• _What to work on_
What you return must match the entries exactly, except that the pictures are gone.

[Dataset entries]
:::::
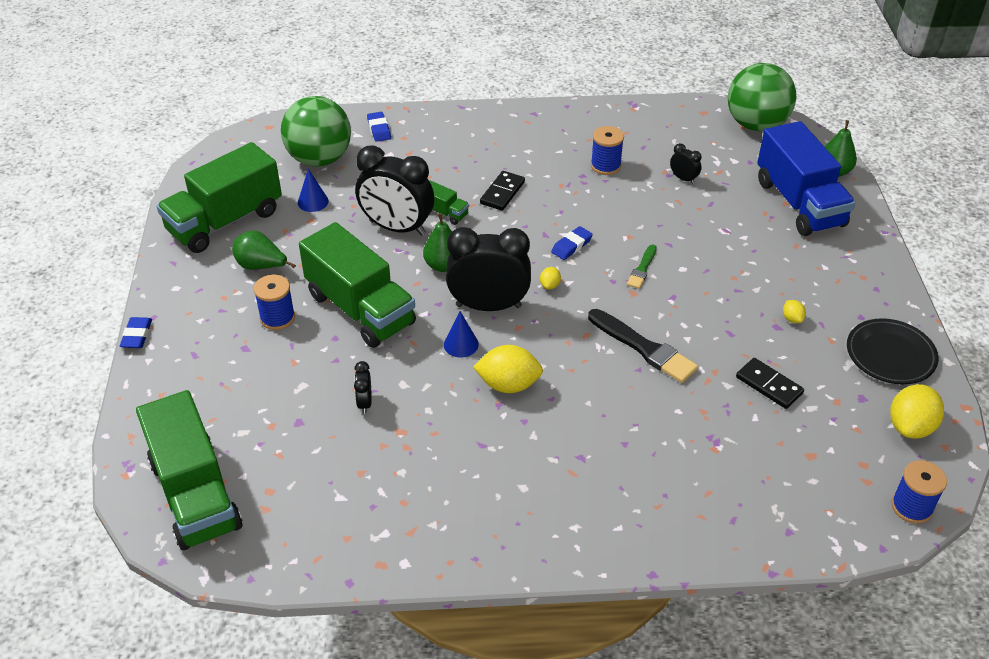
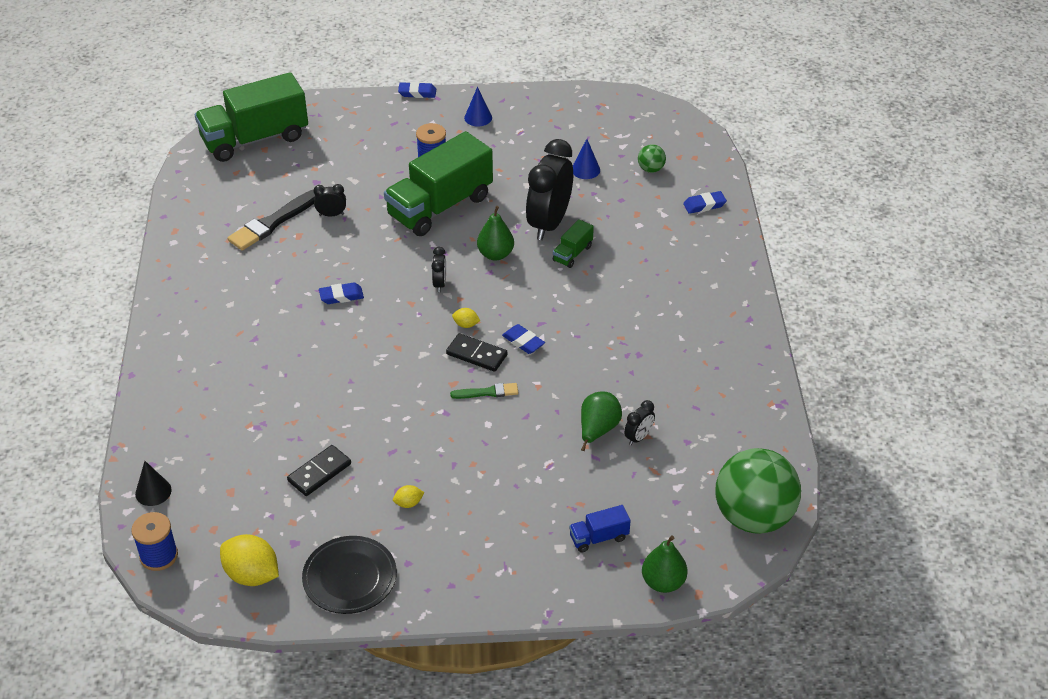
camera: 90 degrees right, 0 degrees up
green truck [157,142,282,253] -> none
green pear [232,231,296,270] -> green pear moved to [581,391,622,451]
green ball [281,96,351,167] -> green ball [638,144,666,173], size x0.42
blue cone [444,311,479,358] -> blue cone moved to [464,87,492,126]
black clock [446,227,531,311] -> black clock [432,247,446,292], size x0.43
yellow lemon [473,345,543,393] -> blue eraser [319,282,364,304]
black domino [480,171,525,211] -> black domino moved to [446,333,507,372]
black brush [588,309,698,383] -> black brush moved to [227,190,315,250]
blue spool [591,126,624,175] -> none
green brush [627,245,657,289] -> green brush turned 150 degrees clockwise [450,383,518,399]
blue truck [757,121,856,236] -> blue truck [569,505,631,552], size x0.43
none -> black cone [135,461,172,506]

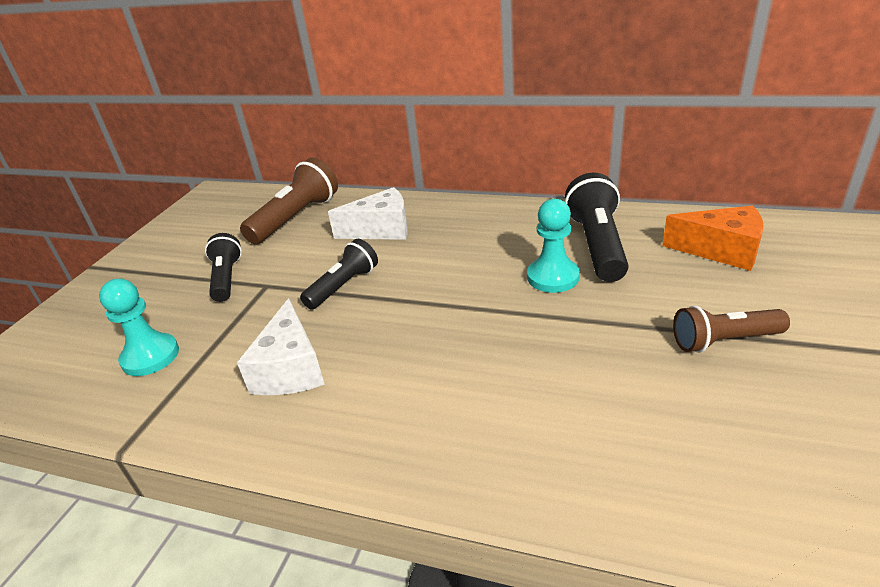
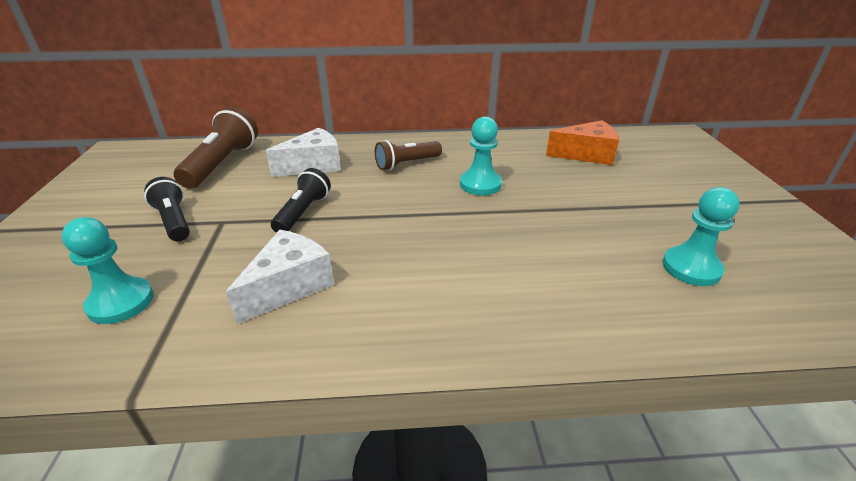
camera: 25 degrees left, 0 degrees up
white cheese [237,298,325,395] -> white cheese turned 120 degrees counterclockwise [226,230,334,324]
black flashlight [565,173,628,282] -> none
brown flashlight [673,305,790,353] -> brown flashlight moved to [375,140,442,171]
none -> turquoise pawn [662,187,740,286]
:::::
• _Task result_
camera: 90 degrees right, 0 degrees up
green truck [157,142,282,253] -> none
green pear [232,231,296,270] -> green pear moved to [581,391,622,451]
green ball [281,96,351,167] -> green ball [638,144,666,173], size x0.42
blue cone [444,311,479,358] -> blue cone moved to [464,87,492,126]
black clock [446,227,531,311] -> black clock [432,247,446,292], size x0.43
yellow lemon [473,345,543,393] -> blue eraser [319,282,364,304]
black domino [480,171,525,211] -> black domino moved to [446,333,507,372]
black brush [588,309,698,383] -> black brush moved to [227,190,315,250]
blue spool [591,126,624,175] -> none
green brush [627,245,657,289] -> green brush turned 150 degrees clockwise [450,383,518,399]
blue truck [757,121,856,236] -> blue truck [569,505,631,552], size x0.43
none -> black cone [135,461,172,506]

camera: 25 degrees left, 0 degrees up
white cheese [237,298,325,395] -> white cheese turned 120 degrees counterclockwise [226,230,334,324]
black flashlight [565,173,628,282] -> none
brown flashlight [673,305,790,353] -> brown flashlight moved to [375,140,442,171]
none -> turquoise pawn [662,187,740,286]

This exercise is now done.